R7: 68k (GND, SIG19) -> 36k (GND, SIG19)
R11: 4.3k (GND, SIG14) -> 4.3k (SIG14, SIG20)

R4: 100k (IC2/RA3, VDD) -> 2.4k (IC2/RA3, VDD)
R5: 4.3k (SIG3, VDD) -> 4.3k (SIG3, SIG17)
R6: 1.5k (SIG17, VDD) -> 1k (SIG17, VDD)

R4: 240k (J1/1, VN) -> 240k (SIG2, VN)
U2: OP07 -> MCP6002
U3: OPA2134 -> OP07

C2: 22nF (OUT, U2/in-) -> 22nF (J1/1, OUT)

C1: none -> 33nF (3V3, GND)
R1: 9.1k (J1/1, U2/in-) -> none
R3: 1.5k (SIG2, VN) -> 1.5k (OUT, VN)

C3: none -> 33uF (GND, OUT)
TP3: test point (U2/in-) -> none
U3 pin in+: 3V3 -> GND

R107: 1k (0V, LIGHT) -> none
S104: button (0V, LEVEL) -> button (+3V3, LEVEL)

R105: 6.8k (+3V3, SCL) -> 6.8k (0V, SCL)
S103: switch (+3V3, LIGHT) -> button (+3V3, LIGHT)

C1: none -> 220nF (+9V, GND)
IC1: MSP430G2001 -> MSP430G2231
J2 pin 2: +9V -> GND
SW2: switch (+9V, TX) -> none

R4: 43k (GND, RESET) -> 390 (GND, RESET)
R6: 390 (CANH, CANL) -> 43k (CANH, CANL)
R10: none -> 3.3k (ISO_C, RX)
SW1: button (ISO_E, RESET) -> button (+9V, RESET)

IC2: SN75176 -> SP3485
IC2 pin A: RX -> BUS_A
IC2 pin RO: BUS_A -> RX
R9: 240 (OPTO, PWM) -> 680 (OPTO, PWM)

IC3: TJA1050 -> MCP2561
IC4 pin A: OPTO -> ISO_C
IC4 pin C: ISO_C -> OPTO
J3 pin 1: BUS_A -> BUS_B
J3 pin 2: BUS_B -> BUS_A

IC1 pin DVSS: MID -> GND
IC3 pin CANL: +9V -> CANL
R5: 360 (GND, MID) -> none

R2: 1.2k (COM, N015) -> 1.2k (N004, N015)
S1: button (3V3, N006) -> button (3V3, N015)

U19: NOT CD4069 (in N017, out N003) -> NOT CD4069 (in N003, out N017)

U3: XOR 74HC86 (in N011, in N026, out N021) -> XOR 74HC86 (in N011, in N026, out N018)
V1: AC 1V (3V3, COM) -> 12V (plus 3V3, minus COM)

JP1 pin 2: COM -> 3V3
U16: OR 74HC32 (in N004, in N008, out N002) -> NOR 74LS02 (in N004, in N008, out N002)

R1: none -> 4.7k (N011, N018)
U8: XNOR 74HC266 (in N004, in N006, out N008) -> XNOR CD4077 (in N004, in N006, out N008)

:::

▸ **ABOUT THIS TASK**
Output the full listing exactly as given.

▸ **WRITTEN RESPONSE**
R7: 68k (GND, SIG19) -> 36k (GND, SIG19)
R11: 4.3k (GND, SIG14) -> 4.3k (SIG14, SIG20)

R4: 100k (IC2/RA3, VDD) -> 2.4k (IC2/RA3, VDD)
R5: 4.3k (SIG3, VDD) -> 4.3k (SIG3, SIG17)
R6: 1.5k (SIG17, VDD) -> 1k (SIG17, VDD)

R4: 240k (J1/1, VN) -> 240k (SIG2, VN)
U2: OP07 -> MCP6002
U3: OPA2134 -> OP07

C2: 22nF (OUT, U2/in-) -> 22nF (J1/1, OUT)

C1: none -> 33nF (3V3, GND)
R1: 9.1k (J1/1, U2/in-) -> none
R3: 1.5k (SIG2, VN) -> 1.5k (OUT, VN)

C3: none -> 33uF (GND, OUT)
TP3: test point (U2/in-) -> none
U3 pin in+: 3V3 -> GND

R107: 1k (0V, LIGHT) -> none
S104: button (0V, LEVEL) -> button (+3V3, LEVEL)

R105: 6.8k (+3V3, SCL) -> 6.8k (0V, SCL)
S103: switch (+3V3, LIGHT) -> button (+3V3, LIGHT)

C1: none -> 220nF (+9V, GND)
IC1: MSP430G2001 -> MSP430G2231
J2 pin 2: +9V -> GND
SW2: switch (+9V, TX) -> none

R4: 43k (GND, RESET) -> 390 (GND, RESET)
R6: 390 (CANH, CANL) -> 43k (CANH, CANL)
R10: none -> 3.3k (ISO_C, RX)
SW1: button (ISO_E, RESET) -> button (+9V, RESET)

IC2: SN75176 -> SP3485
IC2 pin A: RX -> BUS_A
IC2 pin RO: BUS_A -> RX
R9: 240 (OPTO, PWM) -> 680 (OPTO, PWM)

IC3: TJA1050 -> MCP2561
IC4 pin A: OPTO -> ISO_C
IC4 pin C: ISO_C -> OPTO
J3 pin 1: BUS_A -> BUS_B
J3 pin 2: BUS_B -> BUS_A

IC1 pin DVSS: MID -> GND
IC3 pin CANL: +9V -> CANL
R5: 360 (GND, MID) -> none

R2: 1.2k (COM, N015) -> 1.2k (N004, N015)
S1: button (3V3, N006) -> button (3V3, N015)

U19: NOT CD4069 (in N017, out N003) -> NOT CD4069 (in N003, out N017)

U3: XOR 74HC86 (in N011, in N026, out N021) -> XOR 74HC86 (in N011, in N026, out N018)
V1: AC 1V (3V3, COM) -> 12V (plus 3V3, minus COM)

JP1 pin 2: COM -> 3V3
U16: OR 74HC32 (in N004, in N008, out N002) -> NOR 74LS02 (in N004, in N008, out N002)

R1: none -> 4.7k (N011, N018)
U8: XNOR 74HC266 (in N004, in N006, out N008) -> XNOR CD4077 (in N004, in N006, out N008)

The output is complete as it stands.